===== Supplied records
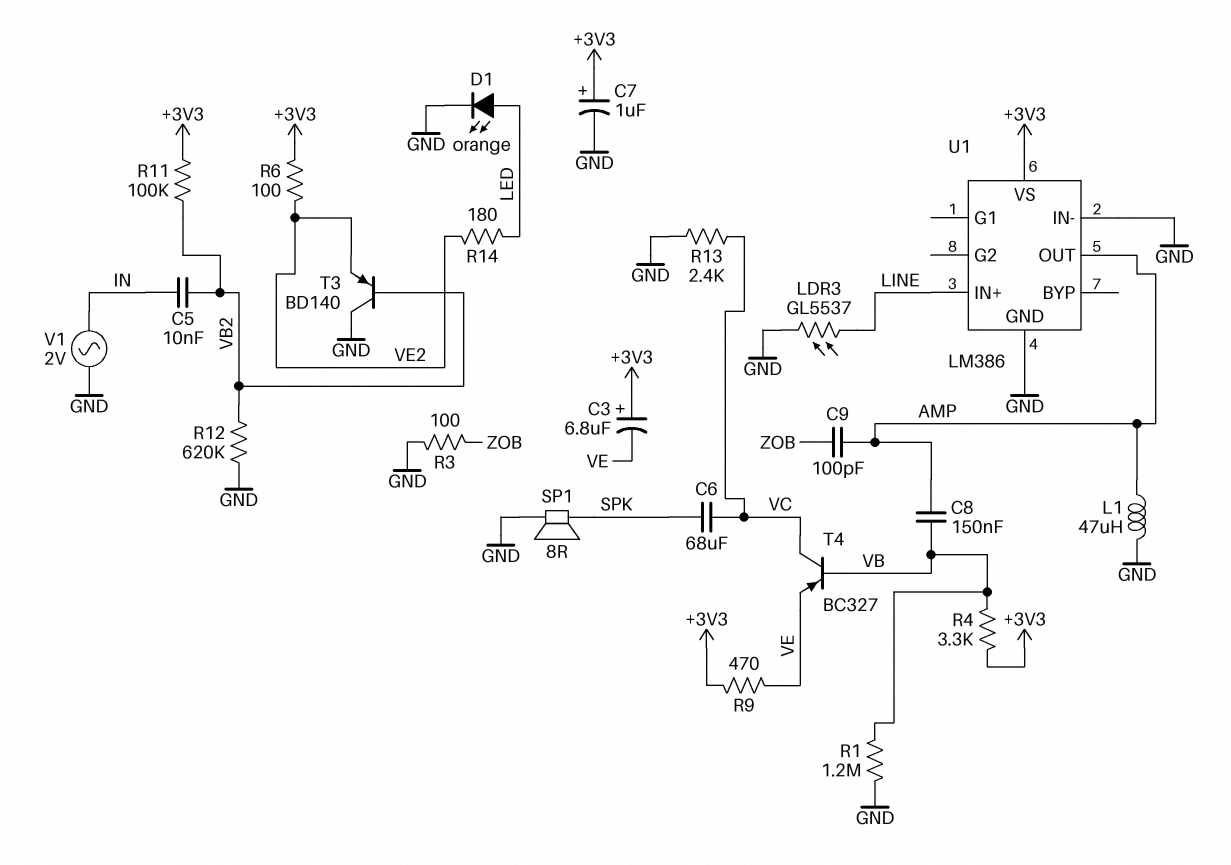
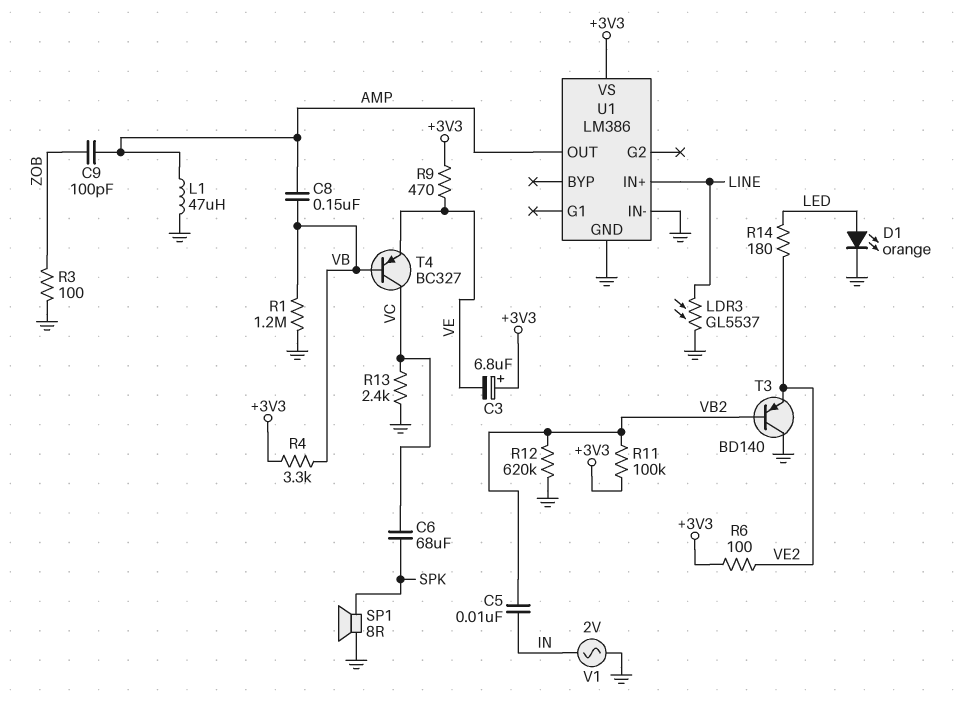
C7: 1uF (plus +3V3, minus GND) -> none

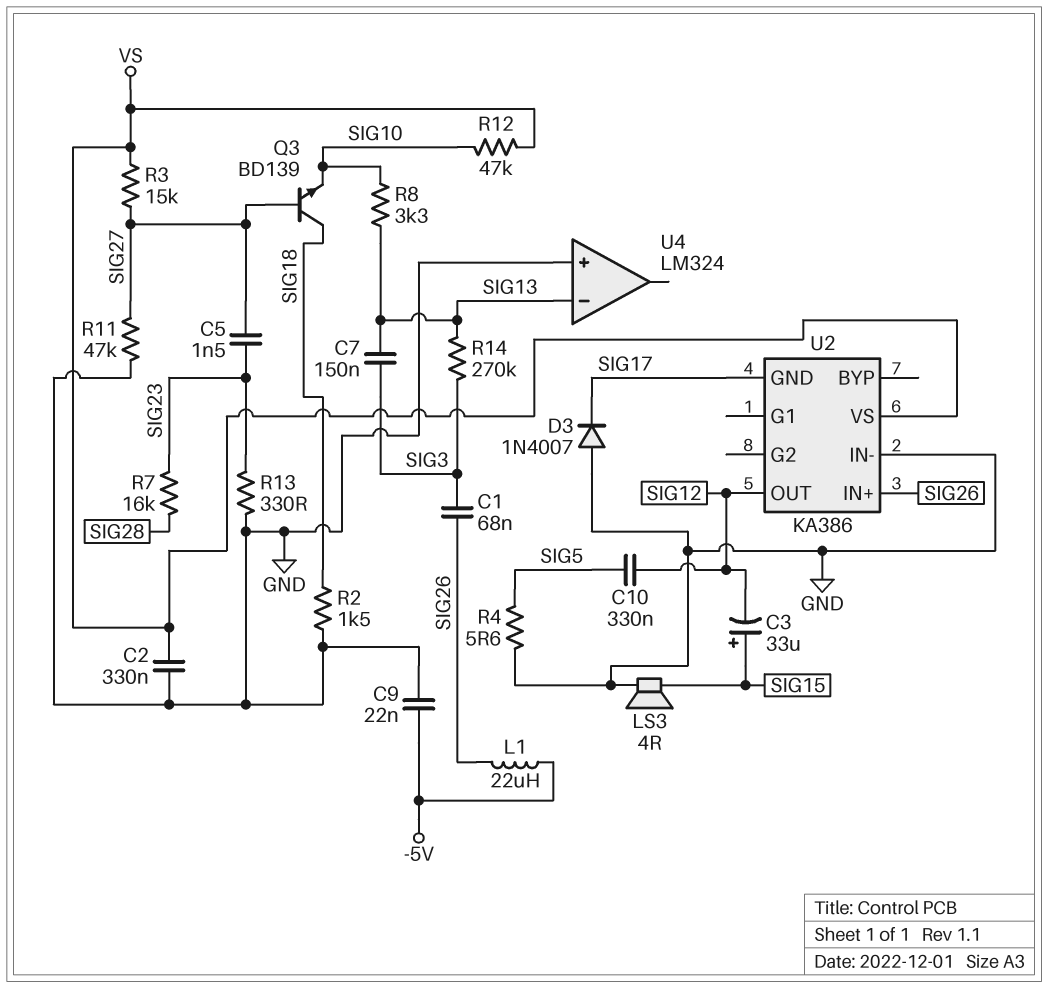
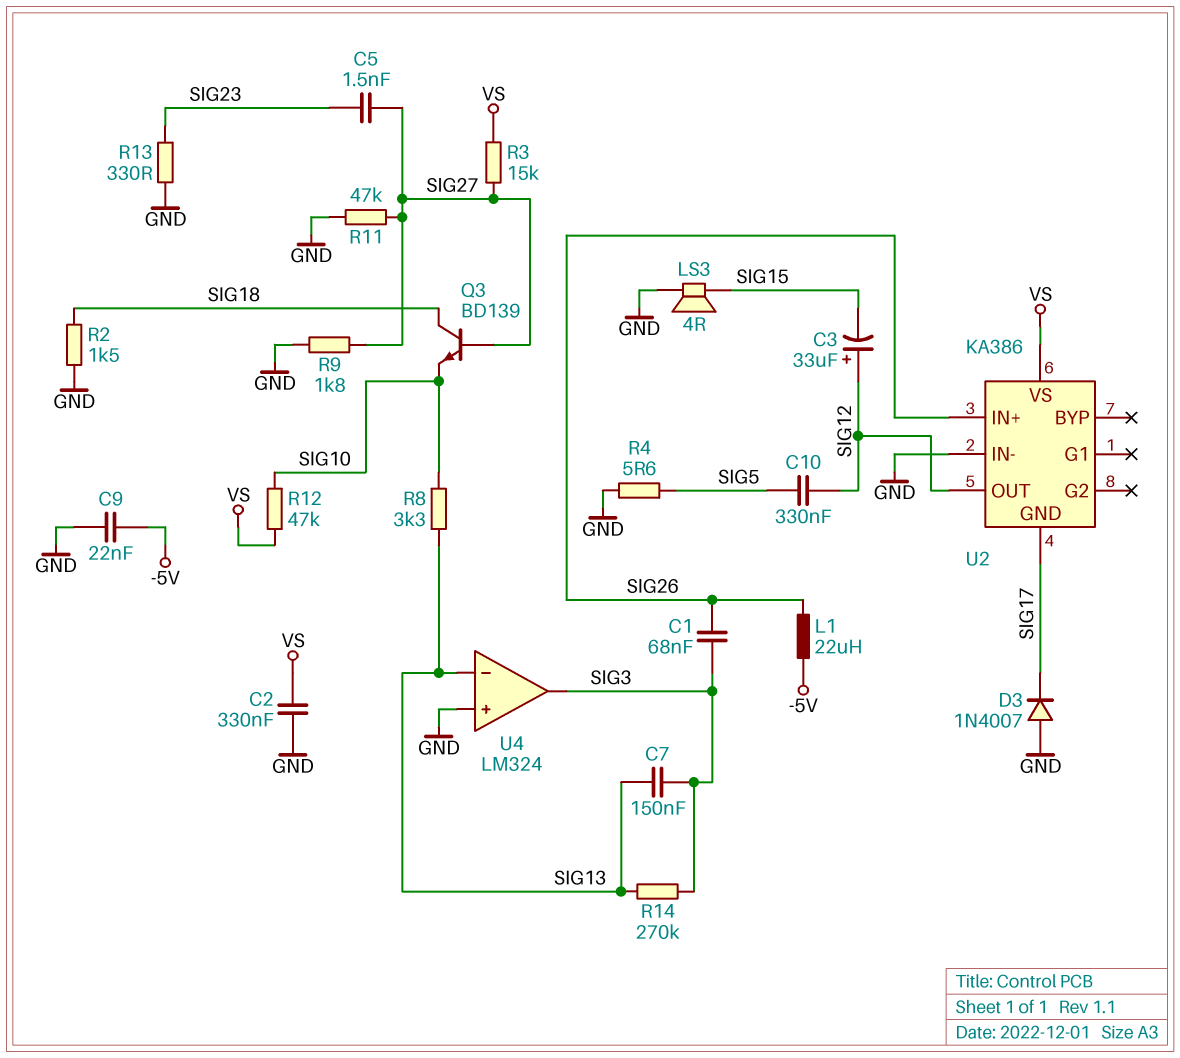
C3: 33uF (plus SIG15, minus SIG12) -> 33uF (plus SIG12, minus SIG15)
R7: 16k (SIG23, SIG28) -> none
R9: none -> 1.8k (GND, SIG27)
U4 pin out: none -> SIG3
==========
Goal of the exercise ::
The data above should be returned in full, exactly as written, apart from its images.

Result ::
C7: 1uF (plus +3V3, minus GND) -> none

C3: 33uF (plus SIG15, minus SIG12) -> 33uF (plus SIG12, minus SIG15)
R7: 16k (SIG23, SIG28) -> none
R9: none -> 1.8k (GND, SIG27)
U4 pin out: none -> SIG3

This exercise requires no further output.